* [Exercise prompt]:
Print the data exactly as it appears, keeping every word.

* [Given information]:
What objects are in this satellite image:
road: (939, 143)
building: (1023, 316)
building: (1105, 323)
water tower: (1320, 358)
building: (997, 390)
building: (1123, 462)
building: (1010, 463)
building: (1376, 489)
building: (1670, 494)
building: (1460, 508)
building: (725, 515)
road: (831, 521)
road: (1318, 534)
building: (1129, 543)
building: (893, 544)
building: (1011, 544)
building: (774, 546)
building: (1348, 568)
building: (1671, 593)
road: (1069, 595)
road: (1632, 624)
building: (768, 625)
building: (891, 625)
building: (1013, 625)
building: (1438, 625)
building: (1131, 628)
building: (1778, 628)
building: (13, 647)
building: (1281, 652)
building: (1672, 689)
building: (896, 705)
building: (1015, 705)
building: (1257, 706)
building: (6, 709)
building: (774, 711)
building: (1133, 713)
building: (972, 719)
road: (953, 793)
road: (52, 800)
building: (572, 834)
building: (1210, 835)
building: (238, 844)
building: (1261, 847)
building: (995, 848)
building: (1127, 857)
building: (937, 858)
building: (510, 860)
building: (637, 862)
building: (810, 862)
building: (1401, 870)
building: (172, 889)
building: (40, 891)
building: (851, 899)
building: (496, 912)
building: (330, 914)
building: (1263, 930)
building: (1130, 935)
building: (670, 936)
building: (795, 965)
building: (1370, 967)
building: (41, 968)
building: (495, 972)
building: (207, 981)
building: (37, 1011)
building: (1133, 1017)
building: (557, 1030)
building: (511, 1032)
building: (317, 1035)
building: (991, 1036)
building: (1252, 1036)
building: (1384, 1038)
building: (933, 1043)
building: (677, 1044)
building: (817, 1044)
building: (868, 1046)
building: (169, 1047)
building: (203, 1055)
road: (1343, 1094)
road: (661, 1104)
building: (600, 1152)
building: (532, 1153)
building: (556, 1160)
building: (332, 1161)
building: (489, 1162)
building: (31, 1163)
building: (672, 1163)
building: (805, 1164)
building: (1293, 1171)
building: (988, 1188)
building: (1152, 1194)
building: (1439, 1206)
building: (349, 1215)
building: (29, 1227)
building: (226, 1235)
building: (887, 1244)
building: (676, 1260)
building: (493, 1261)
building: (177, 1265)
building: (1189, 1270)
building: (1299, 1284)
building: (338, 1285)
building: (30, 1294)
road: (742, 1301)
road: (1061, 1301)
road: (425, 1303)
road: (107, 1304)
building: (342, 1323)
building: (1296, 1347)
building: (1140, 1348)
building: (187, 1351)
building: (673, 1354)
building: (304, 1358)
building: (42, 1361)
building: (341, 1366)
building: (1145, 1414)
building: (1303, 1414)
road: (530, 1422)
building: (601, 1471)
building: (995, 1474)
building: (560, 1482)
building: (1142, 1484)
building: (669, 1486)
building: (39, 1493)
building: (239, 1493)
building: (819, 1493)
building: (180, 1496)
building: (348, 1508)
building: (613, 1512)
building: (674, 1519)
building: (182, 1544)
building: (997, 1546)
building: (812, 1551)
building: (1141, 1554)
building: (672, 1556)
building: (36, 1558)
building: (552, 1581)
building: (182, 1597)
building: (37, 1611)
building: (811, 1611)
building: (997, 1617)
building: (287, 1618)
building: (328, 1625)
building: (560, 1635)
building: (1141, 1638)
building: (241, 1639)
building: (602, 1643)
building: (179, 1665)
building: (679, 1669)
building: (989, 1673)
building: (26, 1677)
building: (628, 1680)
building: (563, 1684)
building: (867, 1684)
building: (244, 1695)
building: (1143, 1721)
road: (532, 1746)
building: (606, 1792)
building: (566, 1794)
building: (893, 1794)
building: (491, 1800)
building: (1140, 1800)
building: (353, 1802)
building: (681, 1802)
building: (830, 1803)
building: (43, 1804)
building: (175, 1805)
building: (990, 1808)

* [Finished task]:
What objects are in this satellite image:
road: (939, 143)
building: (1023, 316)
building: (1105, 323)
water tower: (1320, 358)
building: (997, 390)
building: (1123, 462)
building: (1010, 463)
building: (1376, 489)
building: (1670, 494)
building: (1460, 508)
building: (725, 515)
road: (831, 521)
road: (1318, 534)
building: (1129, 543)
building: (893, 544)
building: (1011, 544)
building: (774, 546)
building: (1348, 568)
building: (1671, 593)
road: (1069, 595)
road: (1632, 624)
building: (768, 625)
building: (891, 625)
building: (1013, 625)
building: (1438, 625)
building: (1131, 628)
building: (1778, 628)
building: (13, 647)
building: (1281, 652)
building: (1672, 689)
building: (896, 705)
building: (1015, 705)
building: (1257, 706)
building: (6, 709)
building: (774, 711)
building: (1133, 713)
building: (972, 719)
road: (953, 793)
road: (52, 800)
building: (572, 834)
building: (1210, 835)
building: (238, 844)
building: (1261, 847)
building: (995, 848)
building: (1127, 857)
building: (937, 858)
building: (510, 860)
building: (637, 862)
building: (810, 862)
building: (1401, 870)
building: (172, 889)
building: (40, 891)
building: (851, 899)
building: (496, 912)
building: (330, 914)
building: (1263, 930)
building: (1130, 935)
building: (670, 936)
building: (795, 965)
building: (1370, 967)
building: (41, 968)
building: (495, 972)
building: (207, 981)
building: (37, 1011)
building: (1133, 1017)
building: (557, 1030)
building: (511, 1032)
building: (317, 1035)
building: (991, 1036)
building: (1252, 1036)
building: (1384, 1038)
building: (933, 1043)
building: (677, 1044)
building: (817, 1044)
building: (868, 1046)
building: (169, 1047)
building: (203, 1055)
road: (1343, 1094)
road: (661, 1104)
building: (600, 1152)
building: (532, 1153)
building: (556, 1160)
building: (332, 1161)
building: (489, 1162)
building: (31, 1163)
building: (672, 1163)
building: (805, 1164)
building: (1293, 1171)
building: (988, 1188)
building: (1152, 1194)
building: (1439, 1206)
building: (349, 1215)
building: (29, 1227)
building: (226, 1235)
building: (887, 1244)
building: (676, 1260)
building: (493, 1261)
building: (177, 1265)
building: (1189, 1270)
building: (1299, 1284)
building: (338, 1285)
building: (30, 1294)
road: (742, 1301)
road: (1061, 1301)
road: (425, 1303)
road: (107, 1304)
building: (342, 1323)
building: (1296, 1347)
building: (1140, 1348)
building: (187, 1351)
building: (673, 1354)
building: (304, 1358)
building: (42, 1361)
building: (341, 1366)
building: (1145, 1414)
building: (1303, 1414)
road: (530, 1422)
building: (601, 1471)
building: (995, 1474)
building: (560, 1482)
building: (1142, 1484)
building: (669, 1486)
building: (39, 1493)
building: (239, 1493)
building: (819, 1493)
building: (180, 1496)
building: (348, 1508)
building: (613, 1512)
building: (674, 1519)
building: (182, 1544)
building: (997, 1546)
building: (812, 1551)
building: (1141, 1554)
building: (672, 1556)
building: (36, 1558)
building: (552, 1581)
building: (182, 1597)
building: (37, 1611)
building: (811, 1611)
building: (997, 1617)
building: (287, 1618)
building: (328, 1625)
building: (560, 1635)
building: (1141, 1638)
building: (241, 1639)
building: (602, 1643)
building: (179, 1665)
building: (679, 1669)
building: (989, 1673)
building: (26, 1677)
building: (628, 1680)
building: (563, 1684)
building: (867, 1684)
building: (244, 1695)
building: (1143, 1721)
road: (532, 1746)
building: (606, 1792)
building: (566, 1794)
building: (893, 1794)
building: (491, 1800)
building: (1140, 1800)
building: (353, 1802)
building: (681, 1802)
building: (830, 1803)
building: (43, 1804)
building: (175, 1805)
building: (990, 1808)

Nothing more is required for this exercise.